Task description: Repeat every line of the records below word for word, keeping each line's text and coordinates unchanged.
* Begin Dataset content *
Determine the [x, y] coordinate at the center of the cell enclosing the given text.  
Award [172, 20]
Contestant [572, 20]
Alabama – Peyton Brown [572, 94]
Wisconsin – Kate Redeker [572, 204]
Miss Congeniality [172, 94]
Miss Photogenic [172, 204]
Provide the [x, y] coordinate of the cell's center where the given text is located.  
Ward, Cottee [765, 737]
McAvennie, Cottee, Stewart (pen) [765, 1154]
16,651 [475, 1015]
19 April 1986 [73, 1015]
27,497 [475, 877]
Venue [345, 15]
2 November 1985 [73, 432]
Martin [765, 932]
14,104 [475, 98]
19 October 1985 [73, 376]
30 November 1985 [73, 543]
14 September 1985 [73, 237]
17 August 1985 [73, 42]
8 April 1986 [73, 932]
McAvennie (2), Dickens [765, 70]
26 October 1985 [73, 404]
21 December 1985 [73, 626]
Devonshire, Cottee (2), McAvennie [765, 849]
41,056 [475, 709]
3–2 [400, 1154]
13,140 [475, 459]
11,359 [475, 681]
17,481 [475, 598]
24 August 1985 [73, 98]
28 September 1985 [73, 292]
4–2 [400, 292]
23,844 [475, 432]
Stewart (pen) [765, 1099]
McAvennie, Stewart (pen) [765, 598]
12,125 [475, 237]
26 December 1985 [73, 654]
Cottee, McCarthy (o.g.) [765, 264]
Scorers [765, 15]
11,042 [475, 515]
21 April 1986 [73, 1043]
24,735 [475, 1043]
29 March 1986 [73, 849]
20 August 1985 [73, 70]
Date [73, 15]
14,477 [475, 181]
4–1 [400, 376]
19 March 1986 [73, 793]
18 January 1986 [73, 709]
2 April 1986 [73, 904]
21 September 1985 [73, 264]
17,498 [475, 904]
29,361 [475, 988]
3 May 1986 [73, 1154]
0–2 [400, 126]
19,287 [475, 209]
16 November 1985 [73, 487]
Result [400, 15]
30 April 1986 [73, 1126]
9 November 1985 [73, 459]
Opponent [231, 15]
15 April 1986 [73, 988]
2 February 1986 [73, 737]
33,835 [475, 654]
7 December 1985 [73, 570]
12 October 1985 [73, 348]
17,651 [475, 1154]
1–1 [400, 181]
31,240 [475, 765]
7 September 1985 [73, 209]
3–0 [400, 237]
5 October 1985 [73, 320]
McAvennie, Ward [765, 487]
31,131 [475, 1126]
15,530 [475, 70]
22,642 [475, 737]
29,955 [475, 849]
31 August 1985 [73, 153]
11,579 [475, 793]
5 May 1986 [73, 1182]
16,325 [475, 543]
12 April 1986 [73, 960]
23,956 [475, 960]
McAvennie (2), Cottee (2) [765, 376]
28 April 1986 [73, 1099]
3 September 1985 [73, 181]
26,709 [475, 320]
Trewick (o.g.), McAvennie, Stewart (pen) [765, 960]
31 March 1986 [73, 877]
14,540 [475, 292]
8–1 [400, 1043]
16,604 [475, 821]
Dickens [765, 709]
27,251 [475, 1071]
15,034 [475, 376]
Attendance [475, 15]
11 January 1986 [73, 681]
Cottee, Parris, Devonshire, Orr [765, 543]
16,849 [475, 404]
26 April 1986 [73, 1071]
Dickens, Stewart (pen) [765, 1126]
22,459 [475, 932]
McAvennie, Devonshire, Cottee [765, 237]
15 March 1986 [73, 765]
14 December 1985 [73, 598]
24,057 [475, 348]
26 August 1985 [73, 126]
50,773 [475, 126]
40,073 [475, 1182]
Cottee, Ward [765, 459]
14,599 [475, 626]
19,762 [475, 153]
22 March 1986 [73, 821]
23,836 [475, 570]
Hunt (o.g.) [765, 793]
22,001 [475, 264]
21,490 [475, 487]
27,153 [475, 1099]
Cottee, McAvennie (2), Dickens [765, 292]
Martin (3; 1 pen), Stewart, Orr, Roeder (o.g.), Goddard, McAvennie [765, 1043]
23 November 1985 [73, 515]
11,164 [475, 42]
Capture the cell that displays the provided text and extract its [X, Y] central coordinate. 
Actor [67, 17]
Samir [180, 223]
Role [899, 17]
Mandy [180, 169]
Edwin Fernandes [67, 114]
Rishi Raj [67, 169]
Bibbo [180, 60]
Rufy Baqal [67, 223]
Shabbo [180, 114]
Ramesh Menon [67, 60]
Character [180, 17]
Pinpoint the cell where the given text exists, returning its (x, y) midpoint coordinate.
* End Dataset content *
Finished exercise:
Determine the [x, y] coordinate at the center of the cell enclosing the given text.  
Award [172, 20]
Contestant [572, 20]
Alabama – Peyton Brown [572, 94]
Wisconsin – Kate Redeker [572, 204]
Miss Congeniality [172, 94]
Miss Photogenic [172, 204]
Provide the [x, y] coordinate of the cell's center where the given text is located.  
Ward, Cottee [765, 737]
McAvennie, Cottee, Stewart (pen) [765, 1154]
16,651 [475, 1015]
19 April 1986 [73, 1015]
27,497 [475, 877]
Venue [345, 15]
2 November 1985 [73, 432]
Martin [765, 932]
14,104 [475, 98]
19 October 1985 [73, 376]
30 November 1985 [73, 543]
14 September 1985 [73, 237]
17 August 1985 [73, 42]
8 April 1986 [73, 932]
McAvennie (2), Dickens [765, 70]
26 October 1985 [73, 404]
21 December 1985 [73, 626]
Devonshire, Cottee (2), McAvennie [765, 849]
41,056 [475, 709]
3–2 [400, 1154]
13,140 [475, 459]
11,359 [475, 681]
17,481 [475, 598]
24 August 1985 [73, 98]
28 September 1985 [73, 292]
4–2 [400, 292]
23,844 [475, 432]
Stewart (pen) [765, 1099]
McAvennie, Stewart (pen) [765, 598]
12,125 [475, 237]
26 December 1985 [73, 654]
Cottee, McCarthy (o.g.) [765, 264]
Scorers [765, 15]
11,042 [475, 515]
21 April 1986 [73, 1043]
24,735 [475, 1043]
29 March 1986 [73, 849]
20 August 1985 [73, 70]
Date [73, 15]
14,477 [475, 181]
4–1 [400, 376]
19 March 1986 [73, 793]
18 January 1986 [73, 709]
2 April 1986 [73, 904]
21 September 1985 [73, 264]
17,498 [475, 904]
29,361 [475, 988]
3 May 1986 [73, 1154]
0–2 [400, 126]
19,287 [475, 209]
16 November 1985 [73, 487]
Result [400, 15]
30 April 1986 [73, 1126]
9 November 1985 [73, 459]
Opponent [231, 15]
15 April 1986 [73, 988]
2 February 1986 [73, 737]
33,835 [475, 654]
7 December 1985 [73, 570]
12 October 1985 [73, 348]
17,651 [475, 1154]
1–1 [400, 181]
31,240 [475, 765]
7 September 1985 [73, 209]
3–0 [400, 237]
5 October 1985 [73, 320]
McAvennie, Ward [765, 487]
31,131 [475, 1126]
15,530 [475, 70]
22,642 [475, 737]
29,955 [475, 849]
31 August 1985 [73, 153]
11,579 [475, 793]
5 May 1986 [73, 1182]
16,325 [475, 543]
12 April 1986 [73, 960]
23,956 [475, 960]
McAvennie (2), Cottee (2) [765, 376]
28 April 1986 [73, 1099]
3 September 1985 [73, 181]
26,709 [475, 320]
Trewick (o.g.), McAvennie, Stewart (pen) [765, 960]
31 March 1986 [73, 877]
14,540 [475, 292]
8–1 [400, 1043]
16,604 [475, 821]
Dickens [765, 709]
27,251 [475, 1071]
15,034 [475, 376]
Attendance [475, 15]
11 January 1986 [73, 681]
Cottee, Parris, Devonshire, Orr [765, 543]
16,849 [475, 404]
26 April 1986 [73, 1071]
Dickens, Stewart (pen) [765, 1126]
22,459 [475, 932]
McAvennie, Devonshire, Cottee [765, 237]
15 March 1986 [73, 765]
14 December 1985 [73, 598]
24,057 [475, 348]
26 August 1985 [73, 126]
50,773 [475, 126]
40,073 [475, 1182]
Cottee, Ward [765, 459]
14,599 [475, 626]
19,762 [475, 153]
22 March 1986 [73, 821]
23,836 [475, 570]
Hunt (o.g.) [765, 793]
22,001 [475, 264]
21,490 [475, 487]
27,153 [475, 1099]
Cottee, McAvennie (2), Dickens [765, 292]
Martin (3; 1 pen), Stewart, Orr, Roeder (o.g.), Goddard, McAvennie [765, 1043]
23 November 1985 [73, 515]
11,164 [475, 42]
Capture the cell that displays the provided text and extract its [X, Y] central coordinate. 
Actor [67, 17]
Samir [180, 223]
Role [899, 17]
Mandy [180, 169]
Edwin Fernandes [67, 114]
Rishi Raj [67, 169]
Bibbo [180, 60]
Rufy Baqal [67, 223]
Shabbo [180, 114]
Ramesh Menon [67, 60]
Character [180, 17]
Pinpoint the cell where the given text exists, returning its (x, y) midpoint coordinate.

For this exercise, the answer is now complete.